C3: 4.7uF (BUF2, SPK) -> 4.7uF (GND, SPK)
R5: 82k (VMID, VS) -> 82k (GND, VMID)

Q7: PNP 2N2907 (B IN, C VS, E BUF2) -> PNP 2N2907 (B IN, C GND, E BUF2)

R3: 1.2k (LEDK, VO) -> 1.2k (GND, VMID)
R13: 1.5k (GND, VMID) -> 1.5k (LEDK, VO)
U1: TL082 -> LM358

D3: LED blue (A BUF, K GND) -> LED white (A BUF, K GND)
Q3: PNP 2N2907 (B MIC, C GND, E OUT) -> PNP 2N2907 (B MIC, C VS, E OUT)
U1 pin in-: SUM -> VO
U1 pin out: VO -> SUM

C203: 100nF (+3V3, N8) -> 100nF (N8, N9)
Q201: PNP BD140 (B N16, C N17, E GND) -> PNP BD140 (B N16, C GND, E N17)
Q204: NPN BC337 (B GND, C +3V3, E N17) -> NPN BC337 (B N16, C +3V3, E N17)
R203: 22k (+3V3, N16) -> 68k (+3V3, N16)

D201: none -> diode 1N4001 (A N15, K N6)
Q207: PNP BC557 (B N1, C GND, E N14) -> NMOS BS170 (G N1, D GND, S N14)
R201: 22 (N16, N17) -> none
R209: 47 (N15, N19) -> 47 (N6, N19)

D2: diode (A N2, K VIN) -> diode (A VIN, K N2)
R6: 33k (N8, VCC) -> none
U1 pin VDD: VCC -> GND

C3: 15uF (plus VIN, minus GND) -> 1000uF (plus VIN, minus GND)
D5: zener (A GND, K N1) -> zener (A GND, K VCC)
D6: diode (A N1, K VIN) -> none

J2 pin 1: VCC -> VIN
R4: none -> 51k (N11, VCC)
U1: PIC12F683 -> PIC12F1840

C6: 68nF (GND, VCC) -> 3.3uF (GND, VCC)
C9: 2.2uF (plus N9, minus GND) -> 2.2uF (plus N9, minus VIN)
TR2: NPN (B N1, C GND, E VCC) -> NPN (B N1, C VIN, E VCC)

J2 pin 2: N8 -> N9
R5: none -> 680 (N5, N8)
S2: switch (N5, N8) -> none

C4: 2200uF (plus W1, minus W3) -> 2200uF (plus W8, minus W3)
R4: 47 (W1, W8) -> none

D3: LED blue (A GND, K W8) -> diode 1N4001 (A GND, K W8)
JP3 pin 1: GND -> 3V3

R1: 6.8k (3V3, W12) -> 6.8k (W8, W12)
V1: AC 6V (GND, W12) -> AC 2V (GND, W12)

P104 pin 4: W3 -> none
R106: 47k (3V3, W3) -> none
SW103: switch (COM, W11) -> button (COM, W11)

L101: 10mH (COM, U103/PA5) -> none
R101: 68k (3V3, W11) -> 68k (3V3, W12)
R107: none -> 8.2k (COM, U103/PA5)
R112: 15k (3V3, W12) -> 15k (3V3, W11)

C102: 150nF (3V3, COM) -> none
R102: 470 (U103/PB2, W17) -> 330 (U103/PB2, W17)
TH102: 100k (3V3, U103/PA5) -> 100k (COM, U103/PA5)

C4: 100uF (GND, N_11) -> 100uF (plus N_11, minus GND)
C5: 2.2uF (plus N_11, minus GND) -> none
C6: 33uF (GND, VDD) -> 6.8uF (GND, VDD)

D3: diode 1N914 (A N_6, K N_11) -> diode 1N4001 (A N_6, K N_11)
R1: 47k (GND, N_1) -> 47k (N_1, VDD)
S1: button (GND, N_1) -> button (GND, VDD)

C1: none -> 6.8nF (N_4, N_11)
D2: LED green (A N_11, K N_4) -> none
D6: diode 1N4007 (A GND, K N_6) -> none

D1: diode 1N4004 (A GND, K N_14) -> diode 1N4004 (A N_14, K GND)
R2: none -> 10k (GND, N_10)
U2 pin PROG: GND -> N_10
--------
> _Work request_: For this exercise, repeat exactly the lines of the data above from the one with "R13: 1.5k (GND, VMID) -> 1.5k (LEDK, VO)" down to the one with "D1: diode 1N4004", both end lines included.

> _Output of the exercise_:
R13: 1.5k (GND, VMID) -> 1.5k (LEDK, VO)
U1: TL082 -> LM358

D3: LED blue (A BUF, K GND) -> LED white (A BUF, K GND)
Q3: PNP 2N2907 (B MIC, C GND, E OUT) -> PNP 2N2907 (B MIC, C VS, E OUT)
U1 pin in-: SUM -> VO
U1 pin out: VO -> SUM

C203: 100nF (+3V3, N8) -> 100nF (N8, N9)
Q201: PNP BD140 (B N16, C N17, E GND) -> PNP BD140 (B N16, C GND, E N17)
Q204: NPN BC337 (B GND, C +3V3, E N17) -> NPN BC337 (B N16, C +3V3, E N17)
R203: 22k (+3V3, N16) -> 68k (+3V3, N16)

D201: none -> diode 1N4001 (A N15, K N6)
Q207: PNP BC557 (B N1, C GND, E N14) -> NMOS BS170 (G N1, D GND, S N14)
R201: 22 (N16, N17) -> none
R209: 47 (N15, N19) -> 47 (N6, N19)

D2: diode (A N2, K VIN) -> diode (A VIN, K N2)
R6: 33k (N8, VCC) -> none
U1 pin VDD: VCC -> GND

C3: 15uF (plus VIN, minus GND) -> 1000uF (plus VIN, minus GND)
D5: zener (A GND, K N1) -> zener (A GND, K VCC)
D6: diode (A N1, K VIN) -> none

J2 pin 1: VCC -> VIN
R4: none -> 51k (N11, VCC)
U1: PIC12F683 -> PIC12F1840

C6: 68nF (GND, VCC) -> 3.3uF (GND, VCC)
C9: 2.2uF (plus N9, minus GND) -> 2.2uF (plus N9, minus VIN)
TR2: NPN (B N1, C GND, E VCC) -> NPN (B N1, C VIN, E VCC)

J2 pin 2: N8 -> N9
R5: none -> 680 (N5, N8)
S2: switch (N5, N8) -> none

C4: 2200uF (plus W1, minus W3) -> 2200uF (plus W8, minus W3)
R4: 47 (W1, W8) -> none

D3: LED blue (A GND, K W8) -> diode 1N4001 (A GND, K W8)
JP3 pin 1: GND -> 3V3

R1: 6.8k (3V3, W12) -> 6.8k (W8, W12)
V1: AC 6V (GND, W12) -> AC 2V (GND, W12)

P104 pin 4: W3 -> none
R106: 47k (3V3, W3) -> none
SW103: switch (COM, W11) -> button (COM, W11)

L101: 10mH (COM, U103/PA5) -> none
R101: 68k (3V3, W11) -> 68k (3V3, W12)
R107: none -> 8.2k (COM, U103/PA5)
R112: 15k (3V3, W12) -> 15k (3V3, W11)

C102: 150nF (3V3, COM) -> none
R102: 470 (U103/PB2, W17) -> 330 (U103/PB2, W17)
TH102: 100k (3V3, U103/PA5) -> 100k (COM, U103/PA5)

C4: 100uF (GND, N_11) -> 100uF (plus N_11, minus GND)
C5: 2.2uF (plus N_11, minus GND) -> none
C6: 33uF (GND, VDD) -> 6.8uF (GND, VDD)

D3: diode 1N914 (A N_6, K N_11) -> diode 1N4001 (A N_6, K N_11)
R1: 47k (GND, N_1) -> 47k (N_1, VDD)
S1: button (GND, N_1) -> button (GND, VDD)

C1: none -> 6.8nF (N_4, N_11)
D2: LED green (A N_11, K N_4) -> none
D6: diode 1N4007 (A GND, K N_6) -> none

D1: diode 1N4004 (A GND, K N_14) -> diode 1N4004 (A N_14, K GND)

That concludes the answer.